- [Task directions]:
Search the entries below for the string "NAND" and copy the lines that hold it.

- [Provided data]:
───

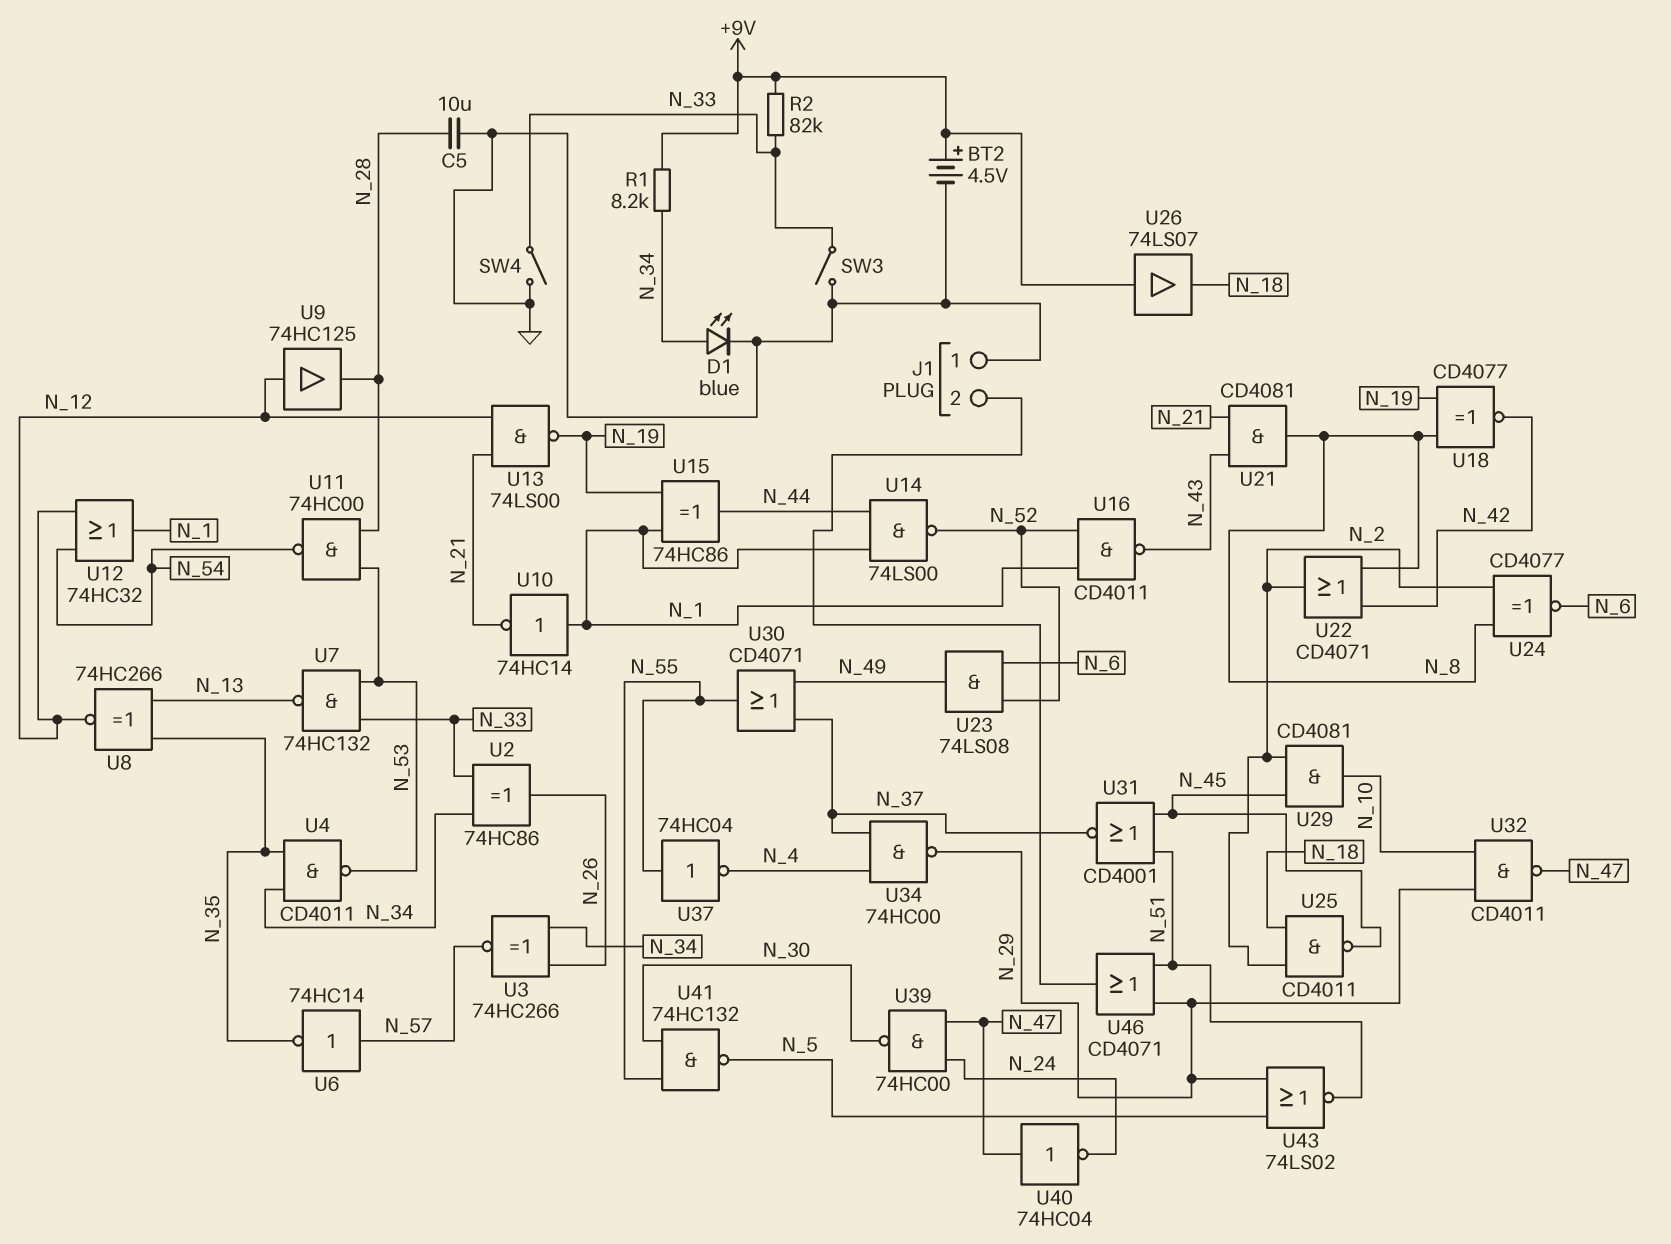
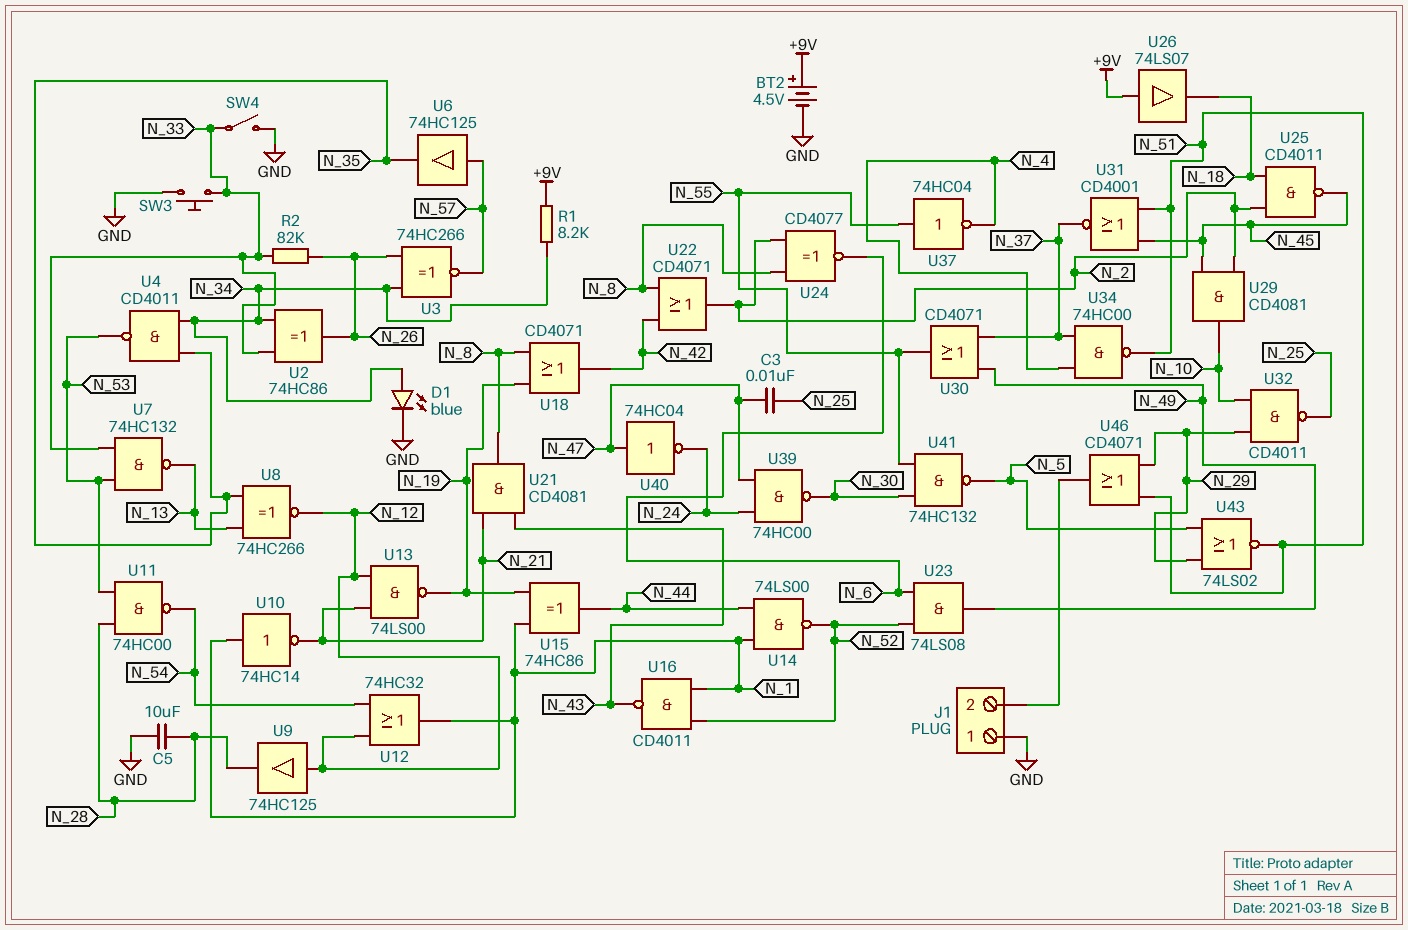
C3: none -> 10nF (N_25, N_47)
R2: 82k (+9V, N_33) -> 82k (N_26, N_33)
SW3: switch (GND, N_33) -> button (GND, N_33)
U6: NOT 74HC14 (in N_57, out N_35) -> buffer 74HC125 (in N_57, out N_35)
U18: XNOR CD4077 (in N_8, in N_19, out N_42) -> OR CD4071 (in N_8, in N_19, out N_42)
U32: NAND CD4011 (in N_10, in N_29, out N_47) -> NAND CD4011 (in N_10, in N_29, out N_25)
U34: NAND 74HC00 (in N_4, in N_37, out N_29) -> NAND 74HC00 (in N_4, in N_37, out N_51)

───

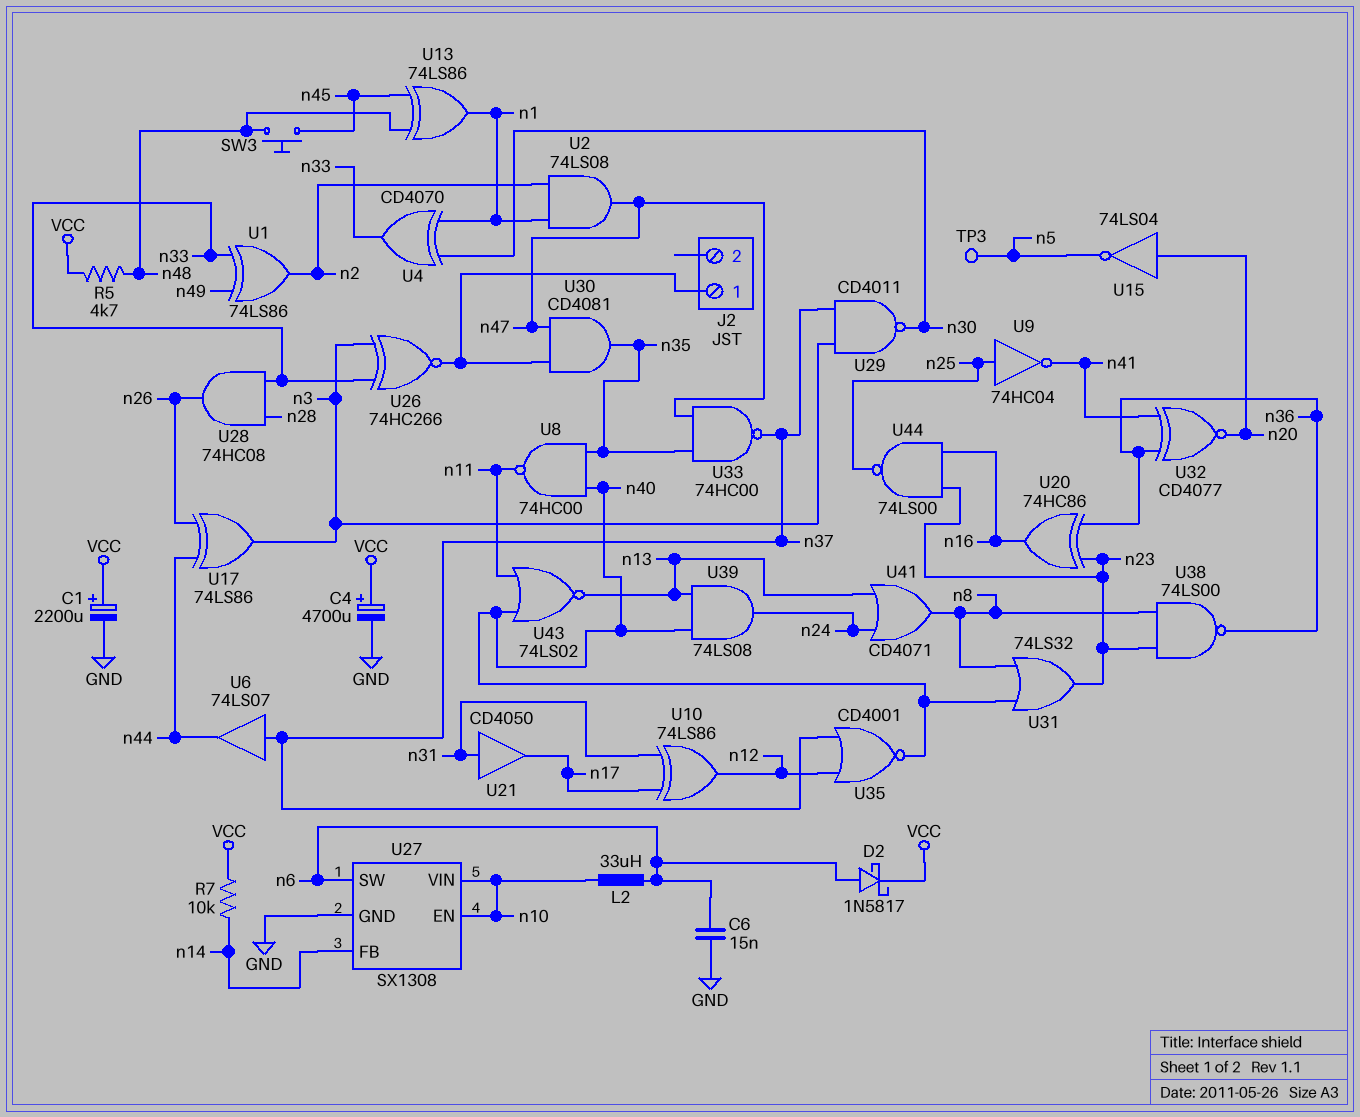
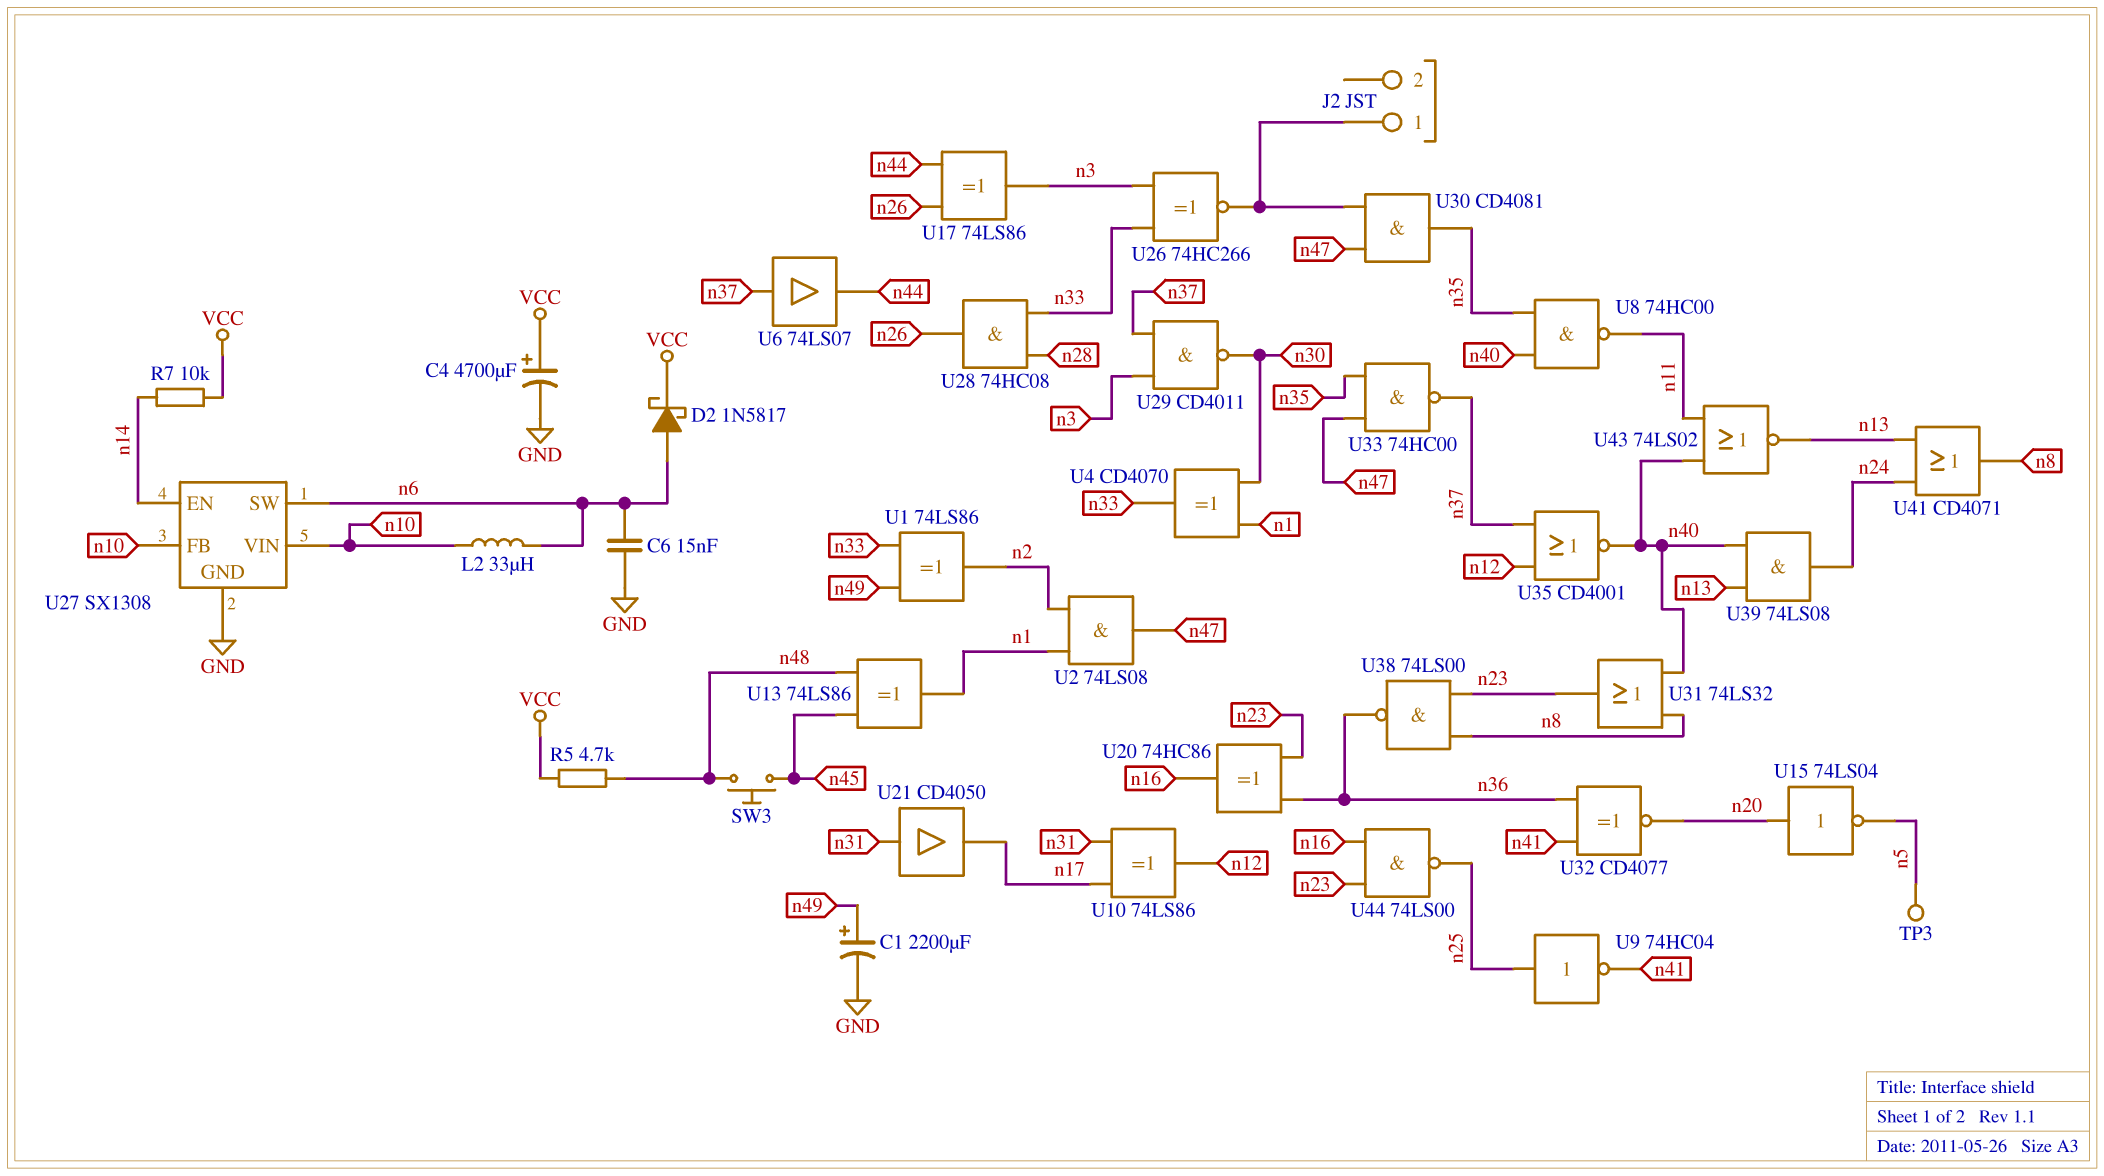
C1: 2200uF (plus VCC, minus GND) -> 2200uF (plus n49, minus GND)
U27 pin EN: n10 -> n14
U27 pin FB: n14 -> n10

───

- [Solution for this problem]:
U32: NAND CD4011 (in N_10, in N_29, out N_47) -> NAND CD4011 (in N_10, in N_29, out N_25)
U34: NAND 74HC00 (in N_4, in N_37, out N_29) -> NAND 74HC00 (in N_4, in N_37, out N_51)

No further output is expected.